### Exercise description
Report the lines of the data below that contain the string "AGND".

### Records

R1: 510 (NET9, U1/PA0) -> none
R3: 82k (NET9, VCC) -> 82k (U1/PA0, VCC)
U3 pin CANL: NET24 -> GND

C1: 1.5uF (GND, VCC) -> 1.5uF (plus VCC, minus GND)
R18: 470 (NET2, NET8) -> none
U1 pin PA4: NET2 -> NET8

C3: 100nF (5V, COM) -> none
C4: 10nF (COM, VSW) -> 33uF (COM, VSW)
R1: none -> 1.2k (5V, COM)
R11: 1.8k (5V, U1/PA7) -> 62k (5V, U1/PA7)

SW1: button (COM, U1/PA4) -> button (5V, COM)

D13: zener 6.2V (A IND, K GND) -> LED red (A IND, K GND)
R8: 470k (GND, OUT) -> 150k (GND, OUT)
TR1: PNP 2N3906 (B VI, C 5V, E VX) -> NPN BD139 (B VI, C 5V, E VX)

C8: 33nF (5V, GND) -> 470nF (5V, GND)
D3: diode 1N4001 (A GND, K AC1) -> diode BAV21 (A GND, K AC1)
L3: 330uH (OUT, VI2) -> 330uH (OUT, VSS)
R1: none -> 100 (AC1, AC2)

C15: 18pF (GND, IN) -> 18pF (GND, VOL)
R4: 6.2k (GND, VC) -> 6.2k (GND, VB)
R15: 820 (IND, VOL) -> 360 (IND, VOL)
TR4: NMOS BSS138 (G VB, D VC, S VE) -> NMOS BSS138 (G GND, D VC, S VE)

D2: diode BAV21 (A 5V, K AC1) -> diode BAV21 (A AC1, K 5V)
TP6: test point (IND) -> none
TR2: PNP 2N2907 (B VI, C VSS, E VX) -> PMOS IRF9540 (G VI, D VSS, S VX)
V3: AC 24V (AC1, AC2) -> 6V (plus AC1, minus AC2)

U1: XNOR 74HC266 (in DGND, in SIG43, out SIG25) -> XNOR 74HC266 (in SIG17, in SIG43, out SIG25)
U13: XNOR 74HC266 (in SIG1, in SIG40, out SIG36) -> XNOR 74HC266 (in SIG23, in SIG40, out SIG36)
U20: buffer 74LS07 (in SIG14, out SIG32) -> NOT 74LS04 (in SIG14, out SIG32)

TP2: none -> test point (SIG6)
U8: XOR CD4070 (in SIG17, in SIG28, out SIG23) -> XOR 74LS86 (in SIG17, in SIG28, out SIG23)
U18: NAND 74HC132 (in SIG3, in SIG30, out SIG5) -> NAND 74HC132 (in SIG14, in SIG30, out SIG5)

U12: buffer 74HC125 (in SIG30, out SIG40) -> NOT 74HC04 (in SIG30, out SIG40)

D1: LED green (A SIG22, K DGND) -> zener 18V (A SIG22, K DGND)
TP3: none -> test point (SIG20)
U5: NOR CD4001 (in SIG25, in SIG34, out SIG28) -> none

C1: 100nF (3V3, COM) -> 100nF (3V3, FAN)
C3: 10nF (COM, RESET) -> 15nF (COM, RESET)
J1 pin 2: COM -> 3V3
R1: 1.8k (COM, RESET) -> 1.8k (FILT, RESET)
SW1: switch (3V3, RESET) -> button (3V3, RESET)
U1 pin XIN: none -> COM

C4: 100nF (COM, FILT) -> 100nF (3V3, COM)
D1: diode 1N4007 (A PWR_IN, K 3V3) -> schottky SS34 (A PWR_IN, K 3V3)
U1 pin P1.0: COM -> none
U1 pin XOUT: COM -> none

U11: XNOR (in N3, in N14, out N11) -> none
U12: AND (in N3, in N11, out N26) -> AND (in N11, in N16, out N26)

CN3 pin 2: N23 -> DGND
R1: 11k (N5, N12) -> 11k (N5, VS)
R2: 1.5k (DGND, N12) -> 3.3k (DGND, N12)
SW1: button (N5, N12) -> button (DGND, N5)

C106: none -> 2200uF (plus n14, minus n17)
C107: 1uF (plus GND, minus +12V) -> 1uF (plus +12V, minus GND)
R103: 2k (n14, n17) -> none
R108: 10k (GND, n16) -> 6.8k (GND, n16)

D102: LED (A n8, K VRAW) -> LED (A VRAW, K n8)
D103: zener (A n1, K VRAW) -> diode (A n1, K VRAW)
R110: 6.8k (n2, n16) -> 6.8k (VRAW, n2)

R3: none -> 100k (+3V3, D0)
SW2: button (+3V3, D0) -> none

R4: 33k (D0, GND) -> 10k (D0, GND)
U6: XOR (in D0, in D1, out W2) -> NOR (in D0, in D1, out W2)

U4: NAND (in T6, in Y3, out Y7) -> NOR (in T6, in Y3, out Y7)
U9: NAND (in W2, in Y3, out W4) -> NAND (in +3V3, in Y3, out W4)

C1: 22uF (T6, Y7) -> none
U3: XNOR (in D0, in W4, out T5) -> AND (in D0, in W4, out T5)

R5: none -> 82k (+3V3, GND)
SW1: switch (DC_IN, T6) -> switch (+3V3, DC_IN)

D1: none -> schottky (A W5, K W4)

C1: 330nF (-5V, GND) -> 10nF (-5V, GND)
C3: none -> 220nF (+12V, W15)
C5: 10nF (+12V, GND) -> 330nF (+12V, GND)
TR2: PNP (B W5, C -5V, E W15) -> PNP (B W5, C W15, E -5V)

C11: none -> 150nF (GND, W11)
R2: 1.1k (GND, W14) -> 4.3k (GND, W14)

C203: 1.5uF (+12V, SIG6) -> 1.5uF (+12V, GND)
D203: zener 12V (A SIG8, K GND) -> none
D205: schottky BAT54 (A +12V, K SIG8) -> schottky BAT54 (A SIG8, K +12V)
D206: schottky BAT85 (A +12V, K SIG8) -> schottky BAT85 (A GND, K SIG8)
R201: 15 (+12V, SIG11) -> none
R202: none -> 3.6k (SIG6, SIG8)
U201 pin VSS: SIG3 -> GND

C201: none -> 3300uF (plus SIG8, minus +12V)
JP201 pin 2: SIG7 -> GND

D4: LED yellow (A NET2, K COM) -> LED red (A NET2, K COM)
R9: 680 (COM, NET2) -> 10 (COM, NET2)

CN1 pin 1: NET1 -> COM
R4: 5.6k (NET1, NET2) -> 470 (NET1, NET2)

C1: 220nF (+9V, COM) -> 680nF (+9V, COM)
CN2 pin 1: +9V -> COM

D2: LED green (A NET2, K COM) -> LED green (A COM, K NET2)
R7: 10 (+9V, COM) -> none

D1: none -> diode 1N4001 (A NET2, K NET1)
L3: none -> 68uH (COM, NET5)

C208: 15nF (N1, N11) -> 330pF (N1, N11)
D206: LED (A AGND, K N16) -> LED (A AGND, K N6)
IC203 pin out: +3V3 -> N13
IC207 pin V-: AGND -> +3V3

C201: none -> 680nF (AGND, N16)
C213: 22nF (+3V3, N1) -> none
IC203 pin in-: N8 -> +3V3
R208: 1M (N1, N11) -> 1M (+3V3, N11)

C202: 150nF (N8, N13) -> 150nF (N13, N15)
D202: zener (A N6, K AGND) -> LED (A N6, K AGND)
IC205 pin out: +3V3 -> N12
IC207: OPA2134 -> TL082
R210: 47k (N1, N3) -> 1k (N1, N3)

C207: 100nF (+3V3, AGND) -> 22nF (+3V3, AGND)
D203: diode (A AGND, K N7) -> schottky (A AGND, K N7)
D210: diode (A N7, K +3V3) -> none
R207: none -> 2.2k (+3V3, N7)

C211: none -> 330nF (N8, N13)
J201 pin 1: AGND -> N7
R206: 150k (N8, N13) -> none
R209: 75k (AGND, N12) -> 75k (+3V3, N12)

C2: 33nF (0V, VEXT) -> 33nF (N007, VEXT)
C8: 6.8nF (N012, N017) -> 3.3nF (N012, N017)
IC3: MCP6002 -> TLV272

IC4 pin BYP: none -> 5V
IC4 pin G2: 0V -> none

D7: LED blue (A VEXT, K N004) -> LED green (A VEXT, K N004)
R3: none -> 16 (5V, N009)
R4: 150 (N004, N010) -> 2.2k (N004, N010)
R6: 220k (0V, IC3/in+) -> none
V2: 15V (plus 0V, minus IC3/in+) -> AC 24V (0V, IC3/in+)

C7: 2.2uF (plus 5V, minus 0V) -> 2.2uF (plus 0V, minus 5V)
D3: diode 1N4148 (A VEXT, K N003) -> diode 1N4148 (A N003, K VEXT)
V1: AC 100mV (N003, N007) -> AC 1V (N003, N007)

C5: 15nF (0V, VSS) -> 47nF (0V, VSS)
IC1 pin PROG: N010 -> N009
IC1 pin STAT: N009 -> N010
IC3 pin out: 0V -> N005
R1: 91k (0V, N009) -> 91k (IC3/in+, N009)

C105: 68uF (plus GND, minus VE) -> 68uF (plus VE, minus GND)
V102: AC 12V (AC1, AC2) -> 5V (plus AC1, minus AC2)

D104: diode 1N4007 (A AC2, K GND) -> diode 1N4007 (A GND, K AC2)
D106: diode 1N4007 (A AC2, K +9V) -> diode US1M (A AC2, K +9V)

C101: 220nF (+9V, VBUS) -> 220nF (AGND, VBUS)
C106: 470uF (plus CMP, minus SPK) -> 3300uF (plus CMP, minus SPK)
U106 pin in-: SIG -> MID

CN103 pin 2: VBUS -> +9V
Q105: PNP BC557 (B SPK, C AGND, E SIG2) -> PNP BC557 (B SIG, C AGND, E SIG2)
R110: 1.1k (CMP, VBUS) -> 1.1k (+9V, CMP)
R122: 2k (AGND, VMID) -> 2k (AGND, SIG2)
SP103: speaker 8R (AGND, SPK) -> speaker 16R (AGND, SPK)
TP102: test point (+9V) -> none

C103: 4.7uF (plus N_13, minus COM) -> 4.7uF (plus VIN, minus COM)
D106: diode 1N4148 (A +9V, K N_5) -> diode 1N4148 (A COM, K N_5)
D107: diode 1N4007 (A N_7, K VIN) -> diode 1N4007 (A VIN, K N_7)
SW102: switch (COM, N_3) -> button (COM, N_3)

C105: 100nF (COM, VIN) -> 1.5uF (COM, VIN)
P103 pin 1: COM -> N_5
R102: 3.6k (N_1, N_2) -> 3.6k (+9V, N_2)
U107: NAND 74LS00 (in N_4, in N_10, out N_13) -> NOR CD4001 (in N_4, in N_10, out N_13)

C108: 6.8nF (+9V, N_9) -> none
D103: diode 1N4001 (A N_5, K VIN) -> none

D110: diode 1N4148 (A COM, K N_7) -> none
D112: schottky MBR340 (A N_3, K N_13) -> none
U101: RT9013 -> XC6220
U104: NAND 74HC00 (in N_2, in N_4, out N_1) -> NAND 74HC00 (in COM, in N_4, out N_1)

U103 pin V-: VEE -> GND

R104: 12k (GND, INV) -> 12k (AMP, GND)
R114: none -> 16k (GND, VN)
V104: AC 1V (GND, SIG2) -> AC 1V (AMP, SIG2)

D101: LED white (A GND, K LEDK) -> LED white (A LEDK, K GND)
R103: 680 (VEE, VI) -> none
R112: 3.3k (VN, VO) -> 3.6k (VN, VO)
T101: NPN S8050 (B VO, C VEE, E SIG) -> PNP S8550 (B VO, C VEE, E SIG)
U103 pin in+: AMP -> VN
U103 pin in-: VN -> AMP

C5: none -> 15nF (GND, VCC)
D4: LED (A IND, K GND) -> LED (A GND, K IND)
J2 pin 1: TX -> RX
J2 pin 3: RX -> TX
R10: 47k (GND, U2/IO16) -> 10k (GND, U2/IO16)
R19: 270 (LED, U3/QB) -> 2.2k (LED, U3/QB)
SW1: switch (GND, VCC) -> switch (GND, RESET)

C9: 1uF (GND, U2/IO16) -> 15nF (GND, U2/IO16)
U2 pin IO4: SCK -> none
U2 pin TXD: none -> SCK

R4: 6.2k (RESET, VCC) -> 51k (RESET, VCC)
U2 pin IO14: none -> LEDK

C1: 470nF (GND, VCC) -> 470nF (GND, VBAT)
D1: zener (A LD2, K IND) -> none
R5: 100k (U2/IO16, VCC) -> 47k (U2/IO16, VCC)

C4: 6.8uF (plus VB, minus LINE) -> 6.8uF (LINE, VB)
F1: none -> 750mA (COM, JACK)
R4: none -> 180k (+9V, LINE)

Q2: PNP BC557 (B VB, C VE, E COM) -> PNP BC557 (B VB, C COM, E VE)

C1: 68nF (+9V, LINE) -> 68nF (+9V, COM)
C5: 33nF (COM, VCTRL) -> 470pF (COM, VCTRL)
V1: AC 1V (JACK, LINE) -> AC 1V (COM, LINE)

### Exercise result
D206: LED (A AGND, K N16) -> LED (A AGND, K N6)
IC207 pin V-: AGND -> +3V3
C201: none -> 680nF (AGND, N16)
D202: zener (A N6, K AGND) -> LED (A N6, K AGND)
C207: 100nF (+3V3, AGND) -> 22nF (+3V3, AGND)
D203: diode (A AGND, K N7) -> schottky (A AGND, K N7)
J201 pin 1: AGND -> N7
R209: 75k (AGND, N12) -> 75k (+3V3, N12)
C101: 220nF (+9V, VBUS) -> 220nF (AGND, VBUS)
Q105: PNP BC557 (B SPK, C AGND, E SIG2) -> PNP BC557 (B SIG, C AGND, E SIG2)
R122: 2k (AGND, VMID) -> 2k (AGND, SIG2)
SP103: speaker 8R (AGND, SPK) -> speaker 16R (AGND, SPK)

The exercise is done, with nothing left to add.